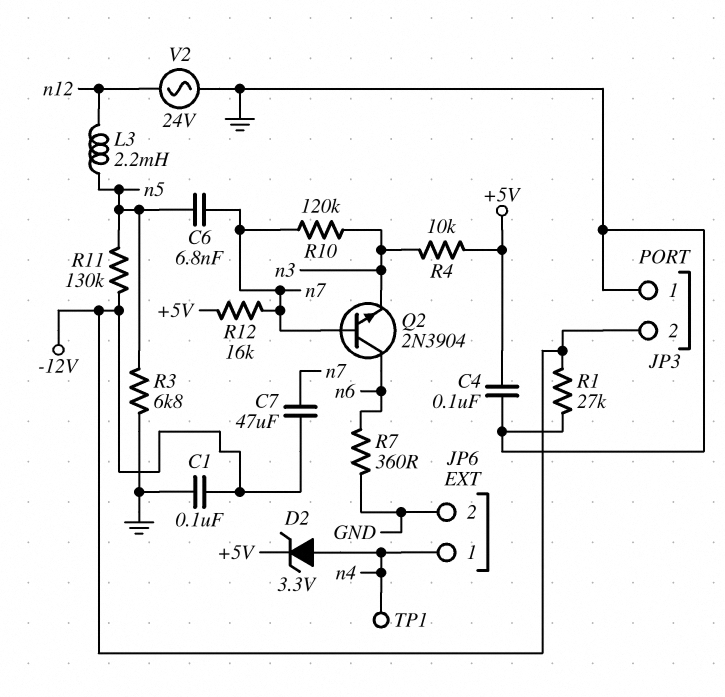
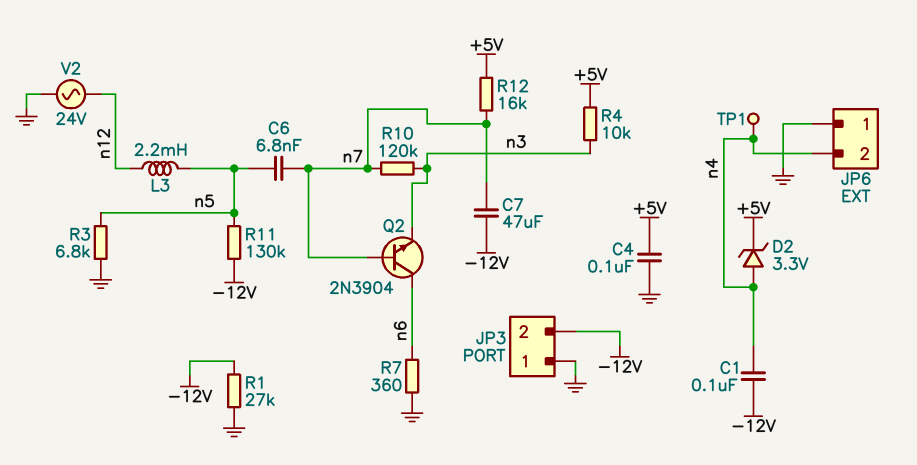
C1: 100nF (-12V, GND) -> 100nF (-12V, n4)
JP6 pin 1: n4 -> GND
JP6 pin 2: GND -> n4

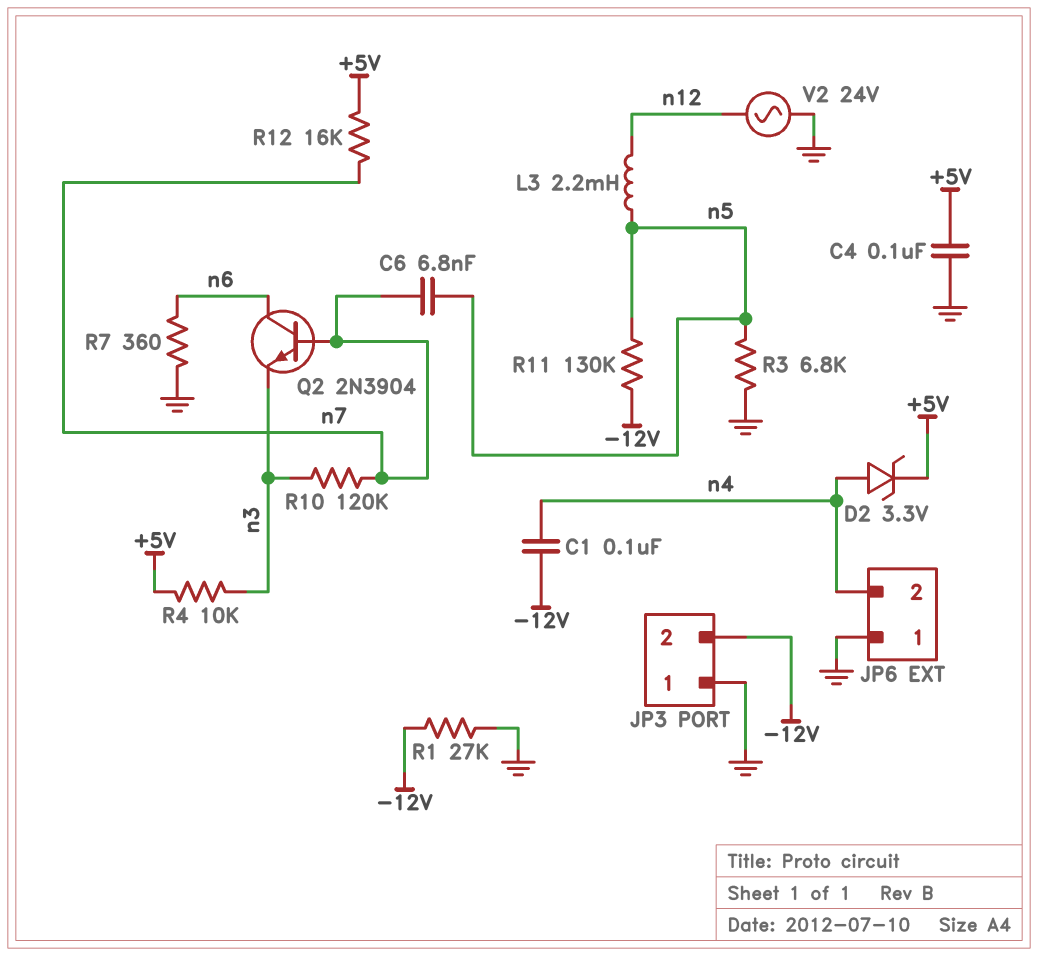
C7: 47uF (-12V, n7) -> none
TP1: test point (n4) -> none

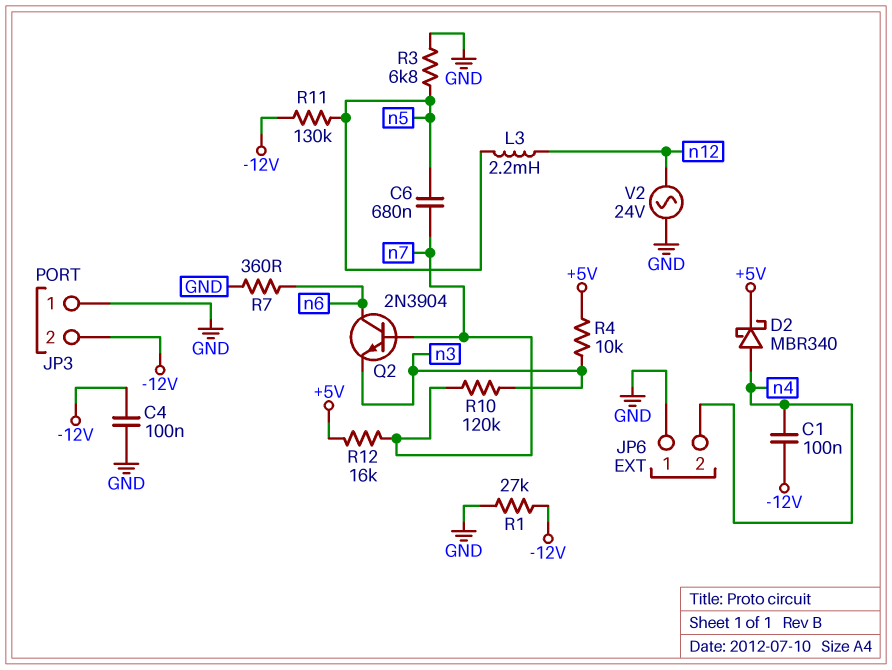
C4: 100nF (+5V, GND) -> 100nF (-12V, GND)
C6: 6.8nF (n5, n7) -> 680nF (n5, n7)
D2: zener 3.3V (A n4, K +5V) -> schottky MBR340 (A n4, K +5V)

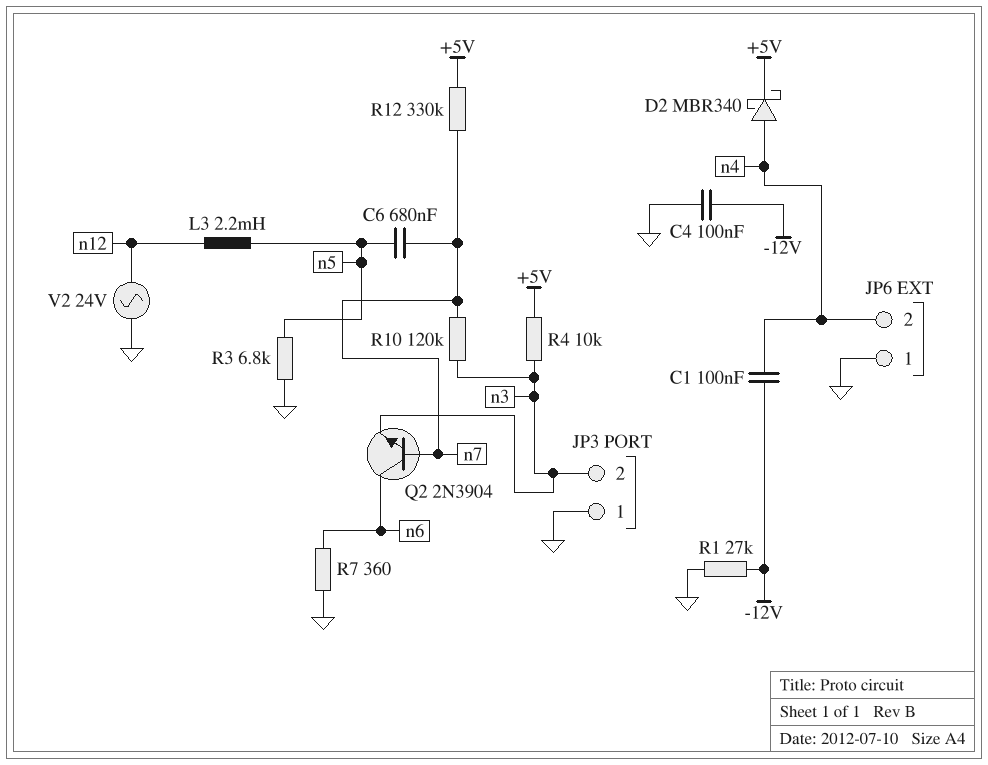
JP3 pin 2: -12V -> n3
R11: 130k (-12V, n5) -> none
R12: 16k (+5V, n7) -> 330k (+5V, n7)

## Work task
Give the records back verbatim, pictures excluded.

## Output for this task
C1: 100nF (-12V, GND) -> 100nF (-12V, n4)
JP6 pin 1: n4 -> GND
JP6 pin 2: GND -> n4

C7: 47uF (-12V, n7) -> none
TP1: test point (n4) -> none

C4: 100nF (+5V, GND) -> 100nF (-12V, GND)
C6: 6.8nF (n5, n7) -> 680nF (n5, n7)
D2: zener 3.3V (A n4, K +5V) -> schottky MBR340 (A n4, K +5V)

JP3 pin 2: -12V -> n3
R11: 130k (-12V, n5) -> none
R12: 16k (+5V, n7) -> 330k (+5V, n7)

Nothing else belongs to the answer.